[Problem details] Present an exact copy of each line below.

(Listed entries Opens)

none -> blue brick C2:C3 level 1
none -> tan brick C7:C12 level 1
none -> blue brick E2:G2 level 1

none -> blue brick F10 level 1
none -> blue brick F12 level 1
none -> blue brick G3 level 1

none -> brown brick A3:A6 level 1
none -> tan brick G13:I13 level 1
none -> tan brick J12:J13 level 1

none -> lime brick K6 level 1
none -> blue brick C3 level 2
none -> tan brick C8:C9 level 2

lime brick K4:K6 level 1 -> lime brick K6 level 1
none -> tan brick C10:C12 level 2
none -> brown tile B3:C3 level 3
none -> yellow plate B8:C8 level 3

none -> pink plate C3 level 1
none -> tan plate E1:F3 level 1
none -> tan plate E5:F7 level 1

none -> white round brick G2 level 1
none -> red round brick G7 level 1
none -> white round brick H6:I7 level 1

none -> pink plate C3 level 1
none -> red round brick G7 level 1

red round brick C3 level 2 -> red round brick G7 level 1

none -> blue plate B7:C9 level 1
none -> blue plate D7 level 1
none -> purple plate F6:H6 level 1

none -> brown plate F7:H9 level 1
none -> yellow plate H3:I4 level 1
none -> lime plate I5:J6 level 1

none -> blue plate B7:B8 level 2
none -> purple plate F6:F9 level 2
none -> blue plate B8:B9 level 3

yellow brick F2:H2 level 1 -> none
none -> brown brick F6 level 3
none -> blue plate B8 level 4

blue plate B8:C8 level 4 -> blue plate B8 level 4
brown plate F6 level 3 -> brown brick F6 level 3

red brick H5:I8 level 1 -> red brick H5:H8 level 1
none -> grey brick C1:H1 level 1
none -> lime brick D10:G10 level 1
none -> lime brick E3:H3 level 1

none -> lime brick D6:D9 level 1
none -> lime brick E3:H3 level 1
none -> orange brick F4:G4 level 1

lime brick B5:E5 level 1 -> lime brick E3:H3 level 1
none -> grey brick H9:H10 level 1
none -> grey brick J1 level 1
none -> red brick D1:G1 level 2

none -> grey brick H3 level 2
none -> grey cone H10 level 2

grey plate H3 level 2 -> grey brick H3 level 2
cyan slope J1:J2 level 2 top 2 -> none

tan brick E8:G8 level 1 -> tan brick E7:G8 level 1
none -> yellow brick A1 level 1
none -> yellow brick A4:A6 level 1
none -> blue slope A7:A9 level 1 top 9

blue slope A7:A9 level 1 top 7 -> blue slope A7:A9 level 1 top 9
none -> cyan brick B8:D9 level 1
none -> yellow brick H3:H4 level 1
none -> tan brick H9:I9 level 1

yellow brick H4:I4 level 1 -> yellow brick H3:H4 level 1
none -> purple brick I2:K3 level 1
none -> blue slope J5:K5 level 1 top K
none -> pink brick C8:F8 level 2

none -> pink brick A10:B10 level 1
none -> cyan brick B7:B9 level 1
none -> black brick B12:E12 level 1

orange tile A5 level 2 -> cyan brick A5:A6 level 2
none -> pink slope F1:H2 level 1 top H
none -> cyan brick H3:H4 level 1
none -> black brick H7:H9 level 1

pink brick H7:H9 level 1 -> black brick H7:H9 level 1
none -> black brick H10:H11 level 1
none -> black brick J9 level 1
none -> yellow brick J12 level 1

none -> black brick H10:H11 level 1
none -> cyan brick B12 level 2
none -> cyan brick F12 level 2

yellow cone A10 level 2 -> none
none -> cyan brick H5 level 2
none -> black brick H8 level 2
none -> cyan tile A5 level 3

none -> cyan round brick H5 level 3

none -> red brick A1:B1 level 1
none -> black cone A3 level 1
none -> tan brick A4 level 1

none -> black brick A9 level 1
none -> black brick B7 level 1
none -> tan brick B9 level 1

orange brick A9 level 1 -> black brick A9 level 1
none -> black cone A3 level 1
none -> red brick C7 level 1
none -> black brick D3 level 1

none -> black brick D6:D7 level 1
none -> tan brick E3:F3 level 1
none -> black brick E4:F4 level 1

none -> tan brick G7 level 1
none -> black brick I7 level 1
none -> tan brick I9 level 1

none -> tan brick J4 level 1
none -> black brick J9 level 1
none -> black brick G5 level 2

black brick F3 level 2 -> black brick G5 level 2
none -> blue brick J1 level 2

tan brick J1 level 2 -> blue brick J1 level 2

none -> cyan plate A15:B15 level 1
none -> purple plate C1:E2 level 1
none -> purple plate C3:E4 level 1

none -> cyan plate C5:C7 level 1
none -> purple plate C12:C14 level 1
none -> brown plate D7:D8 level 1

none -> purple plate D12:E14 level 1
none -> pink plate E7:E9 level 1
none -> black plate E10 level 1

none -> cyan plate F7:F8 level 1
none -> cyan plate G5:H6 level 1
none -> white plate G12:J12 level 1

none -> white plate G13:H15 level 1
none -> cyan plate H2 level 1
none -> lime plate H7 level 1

(Listed entries Closes)

[Written answer]
none -> blue brick C2:C3 level 1
none -> tan brick C7:C12 level 1
none -> blue brick E2:G2 level 1

none -> blue brick F10 level 1
none -> blue brick F12 level 1
none -> blue brick G3 level 1

none -> brown brick A3:A6 level 1
none -> tan brick G13:I13 level 1
none -> tan brick J12:J13 level 1

none -> lime brick K6 level 1
none -> blue brick C3 level 2
none -> tan brick C8:C9 level 2

lime brick K4:K6 level 1 -> lime brick K6 level 1
none -> tan brick C10:C12 level 2
none -> brown tile B3:C3 level 3
none -> yellow plate B8:C8 level 3

none -> pink plate C3 level 1
none -> tan plate E1:F3 level 1
none -> tan plate E5:F7 level 1

none -> white round brick G2 level 1
none -> red round brick G7 level 1
none -> white round brick H6:I7 level 1

none -> pink plate C3 level 1
none -> red round brick G7 level 1

red round brick C3 level 2 -> red round brick G7 level 1

none -> blue plate B7:C9 level 1
none -> blue plate D7 level 1
none -> purple plate F6:H6 level 1

none -> brown plate F7:H9 level 1
none -> yellow plate H3:I4 level 1
none -> lime plate I5:J6 level 1

none -> blue plate B7:B8 level 2
none -> purple plate F6:F9 level 2
none -> blue plate B8:B9 level 3

yellow brick F2:H2 level 1 -> none
none -> brown brick F6 level 3
none -> blue plate B8 level 4

blue plate B8:C8 level 4 -> blue plate B8 level 4
brown plate F6 level 3 -> brown brick F6 level 3

red brick H5:I8 level 1 -> red brick H5:H8 level 1
none -> grey brick C1:H1 level 1
none -> lime brick D10:G10 level 1
none -> lime brick E3:H3 level 1

none -> lime brick D6:D9 level 1
none -> lime brick E3:H3 level 1
none -> orange brick F4:G4 level 1

lime brick B5:E5 level 1 -> lime brick E3:H3 level 1
none -> grey brick H9:H10 level 1
none -> grey brick J1 level 1
none -> red brick D1:G1 level 2

none -> grey brick H3 level 2
none -> grey cone H10 level 2

grey plate H3 level 2 -> grey brick H3 level 2
cyan slope J1:J2 level 2 top 2 -> none

tan brick E8:G8 level 1 -> tan brick E7:G8 level 1
none -> yellow brick A1 level 1
none -> yellow brick A4:A6 level 1
none -> blue slope A7:A9 level 1 top 9

blue slope A7:A9 level 1 top 7 -> blue slope A7:A9 level 1 top 9
none -> cyan brick B8:D9 level 1
none -> yellow brick H3:H4 level 1
none -> tan brick H9:I9 level 1

yellow brick H4:I4 level 1 -> yellow brick H3:H4 level 1
none -> purple brick I2:K3 level 1
none -> blue slope J5:K5 level 1 top K
none -> pink brick C8:F8 level 2

none -> pink brick A10:B10 level 1
none -> cyan brick B7:B9 level 1
none -> black brick B12:E12 level 1

orange tile A5 level 2 -> cyan brick A5:A6 level 2
none -> pink slope F1:H2 level 1 top H
none -> cyan brick H3:H4 level 1
none -> black brick H7:H9 level 1

pink brick H7:H9 level 1 -> black brick H7:H9 level 1
none -> black brick H10:H11 level 1
none -> black brick J9 level 1
none -> yellow brick J12 level 1

none -> black brick H10:H11 level 1
none -> cyan brick B12 level 2
none -> cyan brick F12 level 2

yellow cone A10 level 2 -> none
none -> cyan brick H5 level 2
none -> black brick H8 level 2
none -> cyan tile A5 level 3

none -> cyan round brick H5 level 3

none -> red brick A1:B1 level 1
none -> black cone A3 level 1
none -> tan brick A4 level 1

none -> black brick A9 level 1
none -> black brick B7 level 1
none -> tan brick B9 level 1

orange brick A9 level 1 -> black brick A9 level 1
none -> black cone A3 level 1
none -> red brick C7 level 1
none -> black brick D3 level 1

none -> black brick D6:D7 level 1
none -> tan brick E3:F3 level 1
none -> black brick E4:F4 level 1

none -> tan brick G7 level 1
none -> black brick I7 level 1
none -> tan brick I9 level 1

none -> tan brick J4 level 1
none -> black brick J9 level 1
none -> black brick G5 level 2

black brick F3 level 2 -> black brick G5 level 2
none -> blue brick J1 level 2

tan brick J1 level 2 -> blue brick J1 level 2

none -> cyan plate A15:B15 level 1
none -> purple plate C1:E2 level 1
none -> purple plate C3:E4 level 1

none -> cyan plate C5:C7 level 1
none -> purple plate C12:C14 level 1
none -> brown plate D7:D8 level 1

none -> purple plate D12:E14 level 1
none -> pink plate E7:E9 level 1
none -> black plate E10 level 1

none -> cyan plate F7:F8 level 1
none -> cyan plate G5:H6 level 1
none -> white plate G12:J12 level 1

none -> white plate G13:H15 level 1
none -> cyan plate H2 level 1
none -> lime plate H7 level 1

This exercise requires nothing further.